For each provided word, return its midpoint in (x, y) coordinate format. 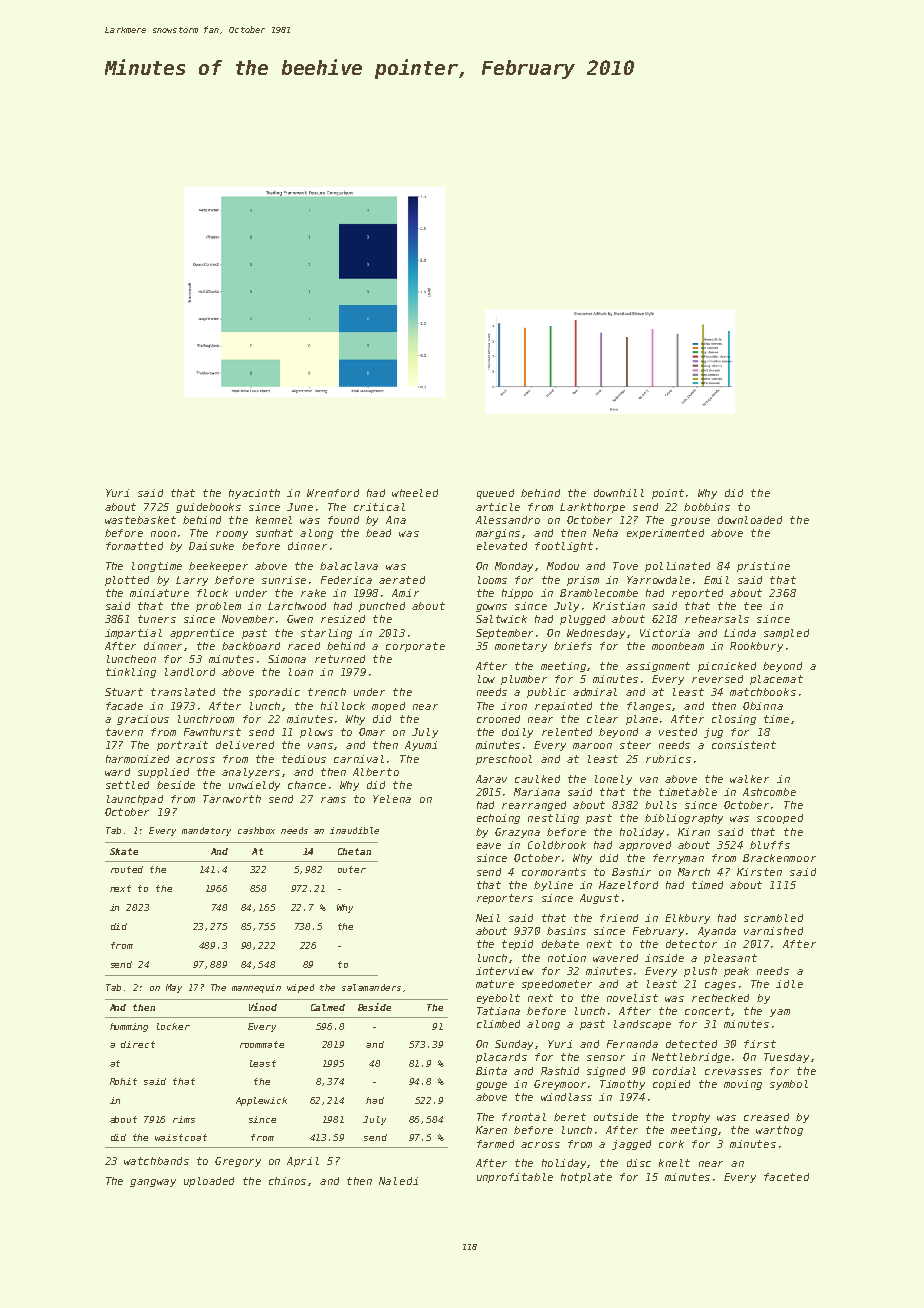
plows (316, 733)
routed (127, 869)
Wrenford (333, 493)
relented (567, 732)
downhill (619, 493)
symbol (789, 1085)
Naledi (398, 1181)
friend (619, 918)
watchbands (156, 1161)
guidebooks (208, 508)
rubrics (668, 759)
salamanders (371, 987)
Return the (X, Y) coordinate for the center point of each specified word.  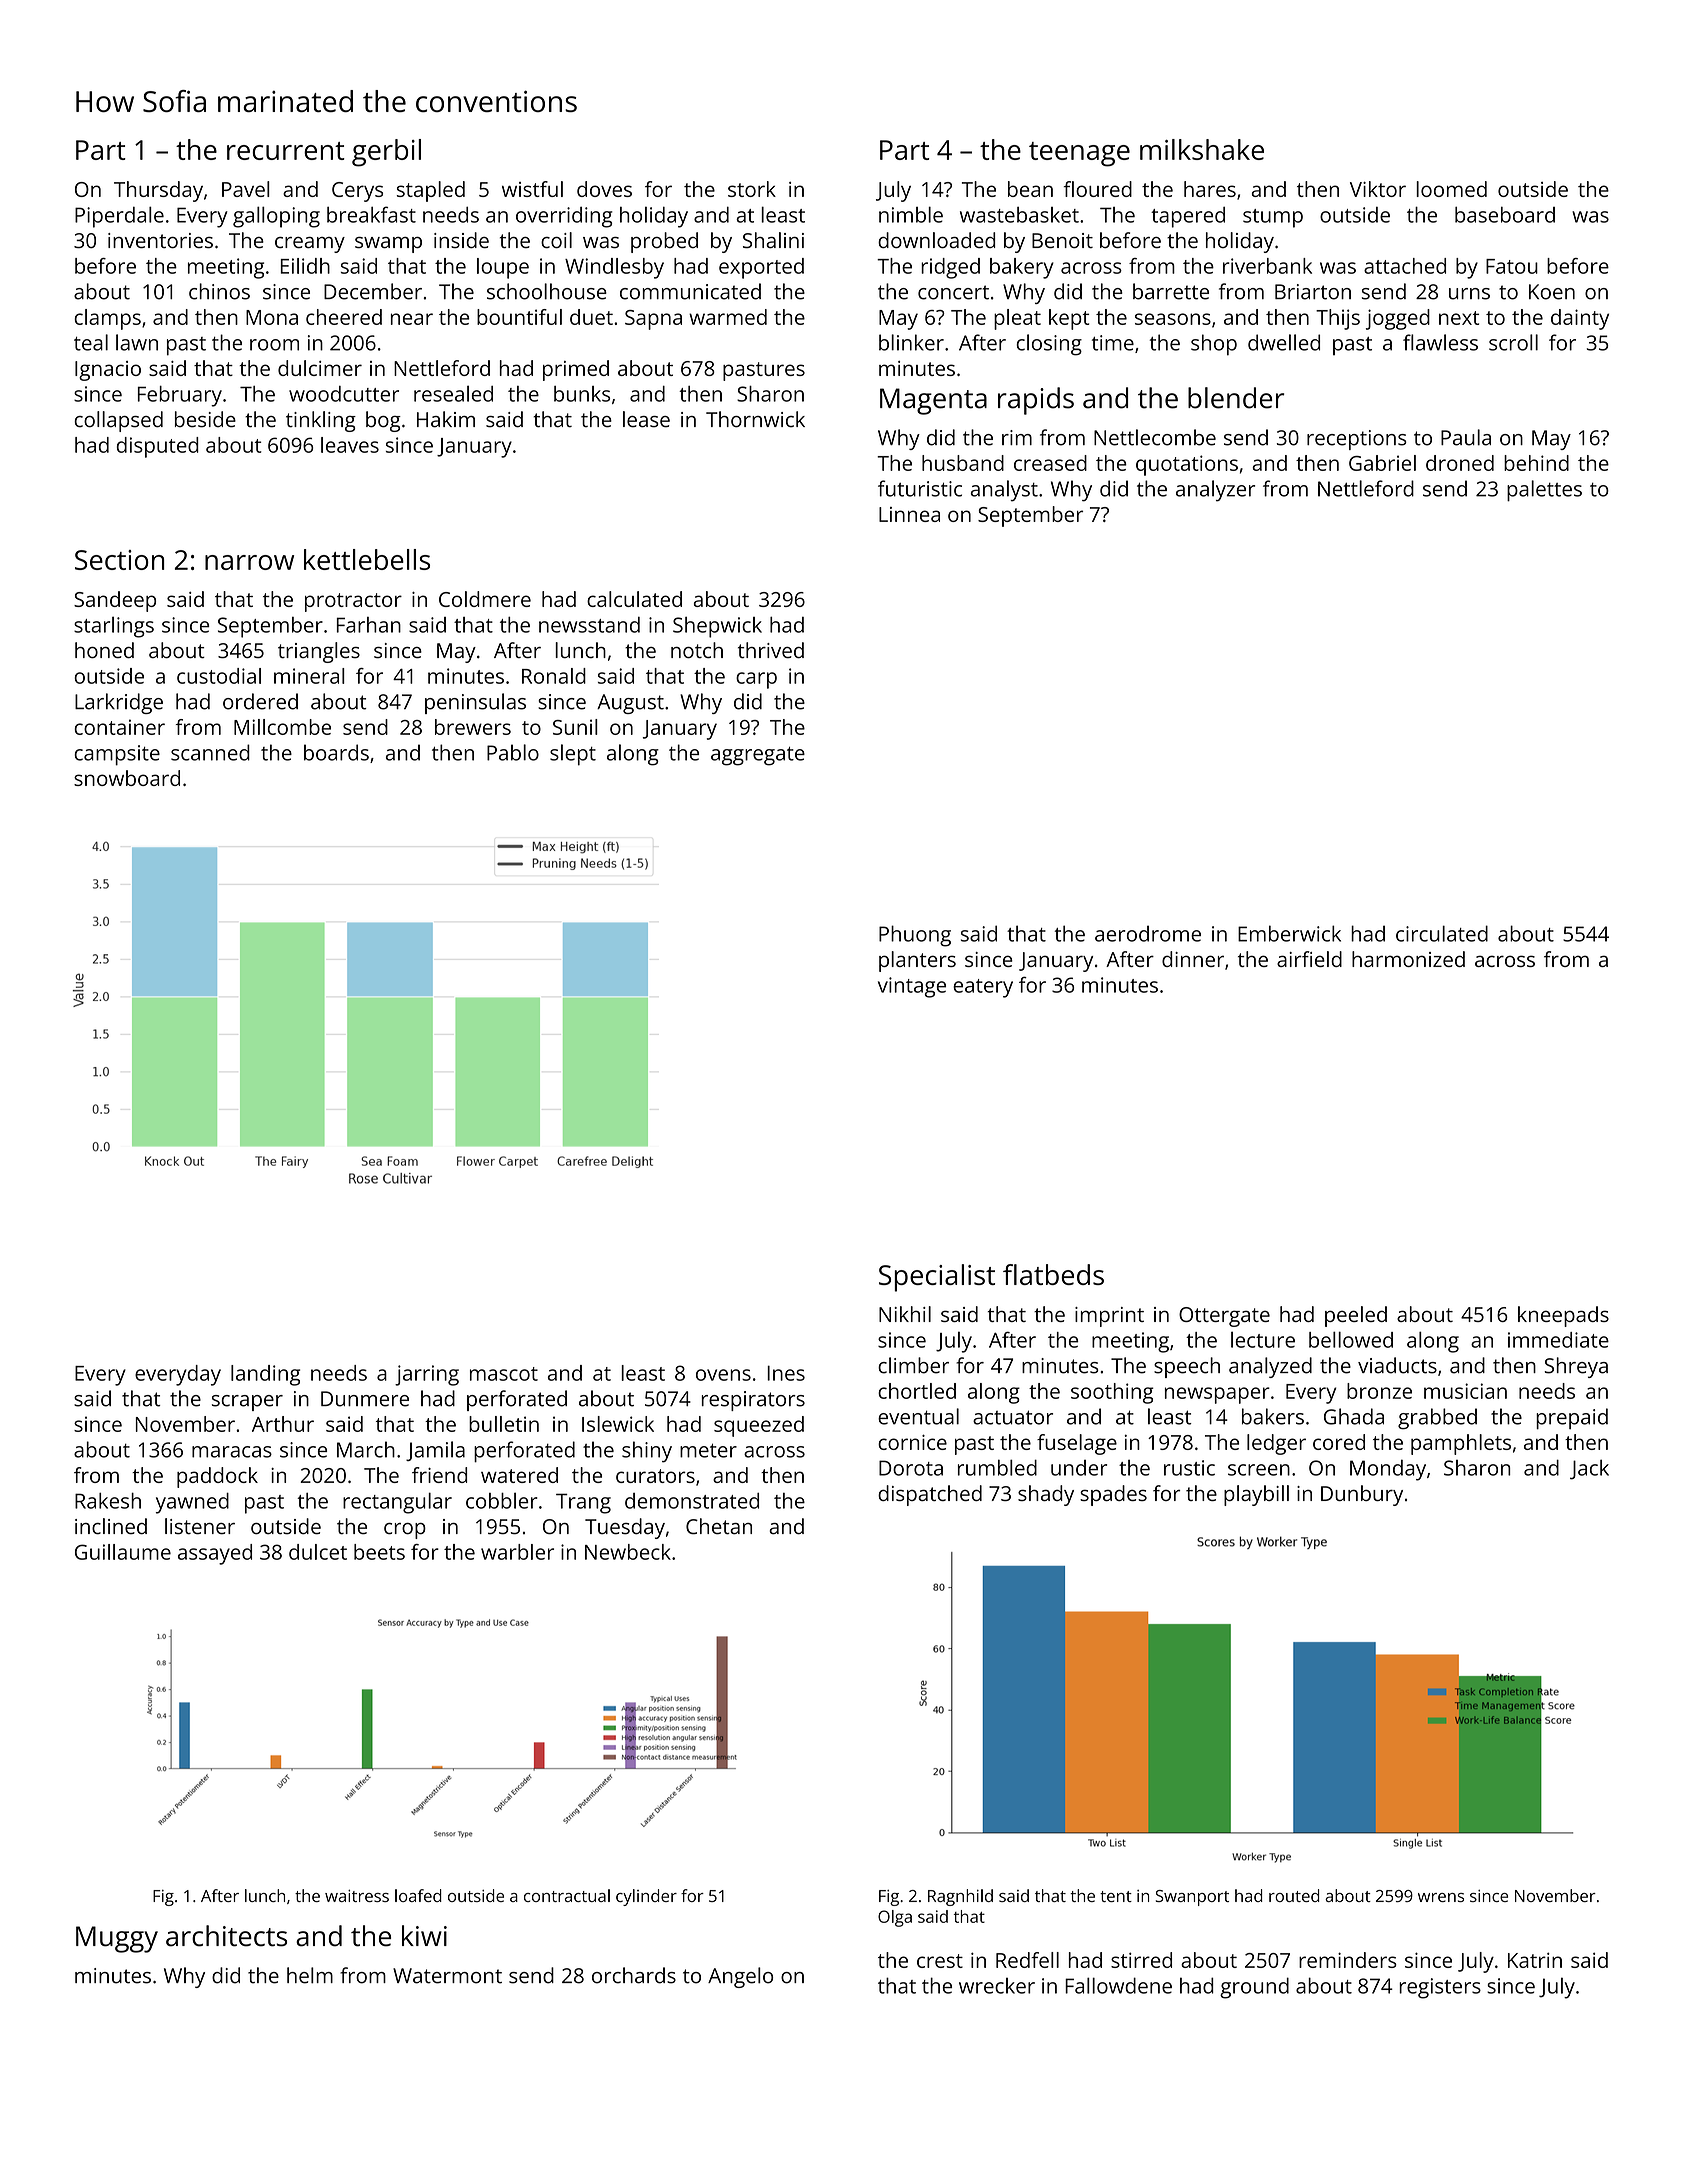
+++
■ Problem statement ■
Rewrite every line of the data above as a numbered list, skipping blank lines and leaving out the pictures.

■ Exercise solution ■
1. For each provided word, return its midpoint in (x, y) coordinate format. 
2. plows (316, 733)
3. routed (127, 869)
4. Wrenford (333, 493)
5. relented (567, 732)
6. downhill (619, 493)
7. symbol (789, 1085)
8. Naledi (398, 1181)
9. friend (619, 918)
10. watchbands (156, 1161)
11. guidebooks (208, 508)
12. rubrics (668, 759)
13. salamanders (371, 987)
14. Return the (X, Y) coordinate for the center point of each specified word.  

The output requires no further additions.